_What to do_:
Pick every line with "PUMP" from the material below.

━━━━━━━━━━━━━━━━━━━━

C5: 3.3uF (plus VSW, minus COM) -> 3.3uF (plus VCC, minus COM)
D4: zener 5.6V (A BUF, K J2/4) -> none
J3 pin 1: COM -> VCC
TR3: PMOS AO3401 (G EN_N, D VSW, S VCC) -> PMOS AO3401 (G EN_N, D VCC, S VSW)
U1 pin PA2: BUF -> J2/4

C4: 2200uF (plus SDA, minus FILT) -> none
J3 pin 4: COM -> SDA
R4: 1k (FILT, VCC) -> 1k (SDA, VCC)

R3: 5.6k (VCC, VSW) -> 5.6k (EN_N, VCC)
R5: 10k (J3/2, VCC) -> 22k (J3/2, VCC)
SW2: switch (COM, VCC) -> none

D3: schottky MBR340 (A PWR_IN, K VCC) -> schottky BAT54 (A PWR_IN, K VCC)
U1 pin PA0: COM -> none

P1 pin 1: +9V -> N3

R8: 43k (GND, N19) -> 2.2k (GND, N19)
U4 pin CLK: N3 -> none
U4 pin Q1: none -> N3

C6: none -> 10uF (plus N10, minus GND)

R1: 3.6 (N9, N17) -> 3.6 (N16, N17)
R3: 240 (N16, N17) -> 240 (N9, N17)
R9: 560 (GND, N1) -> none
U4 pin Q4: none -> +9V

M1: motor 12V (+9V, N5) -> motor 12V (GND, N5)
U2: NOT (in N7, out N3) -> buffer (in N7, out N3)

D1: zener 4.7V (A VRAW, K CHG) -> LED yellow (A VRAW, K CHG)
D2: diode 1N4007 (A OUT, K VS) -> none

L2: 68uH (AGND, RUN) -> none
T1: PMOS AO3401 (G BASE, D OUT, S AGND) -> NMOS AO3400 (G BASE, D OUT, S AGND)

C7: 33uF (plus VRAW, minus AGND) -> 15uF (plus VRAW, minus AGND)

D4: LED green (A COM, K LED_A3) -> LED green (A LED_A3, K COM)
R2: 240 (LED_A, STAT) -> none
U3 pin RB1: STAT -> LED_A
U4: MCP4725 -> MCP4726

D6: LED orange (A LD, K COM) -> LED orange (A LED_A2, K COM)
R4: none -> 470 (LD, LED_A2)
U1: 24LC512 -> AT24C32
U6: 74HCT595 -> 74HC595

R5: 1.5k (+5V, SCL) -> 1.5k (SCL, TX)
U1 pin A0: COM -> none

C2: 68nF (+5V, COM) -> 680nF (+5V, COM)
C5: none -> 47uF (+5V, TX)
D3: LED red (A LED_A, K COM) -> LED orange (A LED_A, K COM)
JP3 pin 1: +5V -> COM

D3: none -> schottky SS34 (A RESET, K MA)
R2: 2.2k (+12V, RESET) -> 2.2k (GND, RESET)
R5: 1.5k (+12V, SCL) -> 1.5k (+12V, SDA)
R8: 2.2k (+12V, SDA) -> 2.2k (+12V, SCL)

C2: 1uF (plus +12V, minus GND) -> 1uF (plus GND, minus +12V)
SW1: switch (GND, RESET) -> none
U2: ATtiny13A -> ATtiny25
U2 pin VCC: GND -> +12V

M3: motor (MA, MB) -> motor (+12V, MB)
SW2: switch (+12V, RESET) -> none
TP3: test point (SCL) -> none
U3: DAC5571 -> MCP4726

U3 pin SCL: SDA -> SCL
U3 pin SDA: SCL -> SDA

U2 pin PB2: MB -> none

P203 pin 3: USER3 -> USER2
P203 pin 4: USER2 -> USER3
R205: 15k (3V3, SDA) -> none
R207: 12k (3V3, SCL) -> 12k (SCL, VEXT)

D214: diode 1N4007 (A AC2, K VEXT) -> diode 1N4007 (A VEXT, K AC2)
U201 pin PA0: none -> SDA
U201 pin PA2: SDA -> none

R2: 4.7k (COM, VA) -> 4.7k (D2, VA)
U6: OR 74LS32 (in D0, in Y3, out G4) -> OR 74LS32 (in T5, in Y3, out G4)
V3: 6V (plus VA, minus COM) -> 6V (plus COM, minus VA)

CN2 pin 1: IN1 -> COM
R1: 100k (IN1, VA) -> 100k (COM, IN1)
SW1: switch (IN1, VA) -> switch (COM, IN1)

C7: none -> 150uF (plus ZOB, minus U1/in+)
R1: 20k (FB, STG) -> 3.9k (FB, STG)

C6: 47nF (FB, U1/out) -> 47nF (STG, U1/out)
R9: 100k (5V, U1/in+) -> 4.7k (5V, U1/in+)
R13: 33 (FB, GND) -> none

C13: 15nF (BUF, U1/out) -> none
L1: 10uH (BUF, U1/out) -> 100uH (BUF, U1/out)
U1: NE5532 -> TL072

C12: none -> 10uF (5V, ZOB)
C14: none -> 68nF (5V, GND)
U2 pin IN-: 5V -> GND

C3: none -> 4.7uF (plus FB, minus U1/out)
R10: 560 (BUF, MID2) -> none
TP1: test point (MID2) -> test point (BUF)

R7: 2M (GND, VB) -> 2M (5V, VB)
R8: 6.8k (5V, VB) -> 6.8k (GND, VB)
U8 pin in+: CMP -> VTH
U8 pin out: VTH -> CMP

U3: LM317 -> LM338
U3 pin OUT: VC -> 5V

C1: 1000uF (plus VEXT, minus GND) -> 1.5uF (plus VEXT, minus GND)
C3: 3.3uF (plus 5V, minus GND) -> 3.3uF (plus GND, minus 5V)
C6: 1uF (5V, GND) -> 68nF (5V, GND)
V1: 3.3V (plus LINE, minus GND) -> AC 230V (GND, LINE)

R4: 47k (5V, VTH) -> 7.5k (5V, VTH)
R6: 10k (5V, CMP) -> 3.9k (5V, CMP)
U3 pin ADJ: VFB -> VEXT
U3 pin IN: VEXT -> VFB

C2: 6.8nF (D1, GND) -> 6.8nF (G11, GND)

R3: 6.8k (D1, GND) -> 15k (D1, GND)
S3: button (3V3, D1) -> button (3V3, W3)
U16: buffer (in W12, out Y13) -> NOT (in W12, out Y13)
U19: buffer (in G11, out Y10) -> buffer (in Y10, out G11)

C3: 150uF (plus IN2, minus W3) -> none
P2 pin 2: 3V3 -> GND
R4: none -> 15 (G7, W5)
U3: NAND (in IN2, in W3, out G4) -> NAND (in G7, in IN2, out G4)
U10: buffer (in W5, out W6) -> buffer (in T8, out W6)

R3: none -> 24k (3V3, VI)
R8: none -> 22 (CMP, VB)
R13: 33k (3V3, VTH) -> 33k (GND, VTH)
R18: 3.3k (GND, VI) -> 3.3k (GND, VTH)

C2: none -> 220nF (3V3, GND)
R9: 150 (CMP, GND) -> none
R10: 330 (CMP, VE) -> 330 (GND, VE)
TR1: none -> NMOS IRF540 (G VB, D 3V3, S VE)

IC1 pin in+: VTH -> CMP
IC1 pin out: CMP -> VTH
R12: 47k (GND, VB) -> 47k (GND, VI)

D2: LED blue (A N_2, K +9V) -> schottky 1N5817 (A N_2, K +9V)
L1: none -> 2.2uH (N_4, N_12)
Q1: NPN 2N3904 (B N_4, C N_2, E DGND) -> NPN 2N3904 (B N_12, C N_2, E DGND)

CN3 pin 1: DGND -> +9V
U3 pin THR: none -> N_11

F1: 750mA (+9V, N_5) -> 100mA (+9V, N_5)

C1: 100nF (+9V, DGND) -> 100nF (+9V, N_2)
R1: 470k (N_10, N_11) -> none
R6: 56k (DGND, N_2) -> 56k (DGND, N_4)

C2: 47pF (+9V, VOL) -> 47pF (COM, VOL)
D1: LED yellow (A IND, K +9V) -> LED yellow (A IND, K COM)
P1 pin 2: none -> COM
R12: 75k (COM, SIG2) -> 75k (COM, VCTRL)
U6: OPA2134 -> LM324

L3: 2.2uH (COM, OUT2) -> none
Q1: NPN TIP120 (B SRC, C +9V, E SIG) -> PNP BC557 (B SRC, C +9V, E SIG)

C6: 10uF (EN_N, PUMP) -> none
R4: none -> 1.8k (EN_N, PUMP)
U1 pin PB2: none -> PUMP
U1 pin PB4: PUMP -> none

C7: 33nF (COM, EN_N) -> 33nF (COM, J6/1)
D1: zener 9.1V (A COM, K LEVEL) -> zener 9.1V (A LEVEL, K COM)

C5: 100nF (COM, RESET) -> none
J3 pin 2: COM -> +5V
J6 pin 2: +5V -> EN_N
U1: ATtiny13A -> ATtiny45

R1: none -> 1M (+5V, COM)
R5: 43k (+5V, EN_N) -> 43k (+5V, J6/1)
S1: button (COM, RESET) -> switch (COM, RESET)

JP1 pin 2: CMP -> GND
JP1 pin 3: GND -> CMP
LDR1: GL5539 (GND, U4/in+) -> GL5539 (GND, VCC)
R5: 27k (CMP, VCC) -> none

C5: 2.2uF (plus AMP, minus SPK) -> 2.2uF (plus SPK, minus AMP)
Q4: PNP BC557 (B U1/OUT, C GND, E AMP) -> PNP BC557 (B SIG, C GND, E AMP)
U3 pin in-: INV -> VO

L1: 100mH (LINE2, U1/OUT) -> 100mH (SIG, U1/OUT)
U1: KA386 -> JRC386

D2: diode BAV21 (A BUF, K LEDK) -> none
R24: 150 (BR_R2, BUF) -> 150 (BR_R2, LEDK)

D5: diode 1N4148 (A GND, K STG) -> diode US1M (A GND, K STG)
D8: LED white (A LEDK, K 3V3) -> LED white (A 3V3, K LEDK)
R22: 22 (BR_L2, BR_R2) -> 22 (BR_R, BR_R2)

━━━━━━━━━━━━━━━━━━━━

_Task output_:
C6: 10uF (EN_N, PUMP) -> none
R4: none -> 1.8k (EN_N, PUMP)
U1 pin PB2: none -> PUMP
U1 pin PB4: PUMP -> none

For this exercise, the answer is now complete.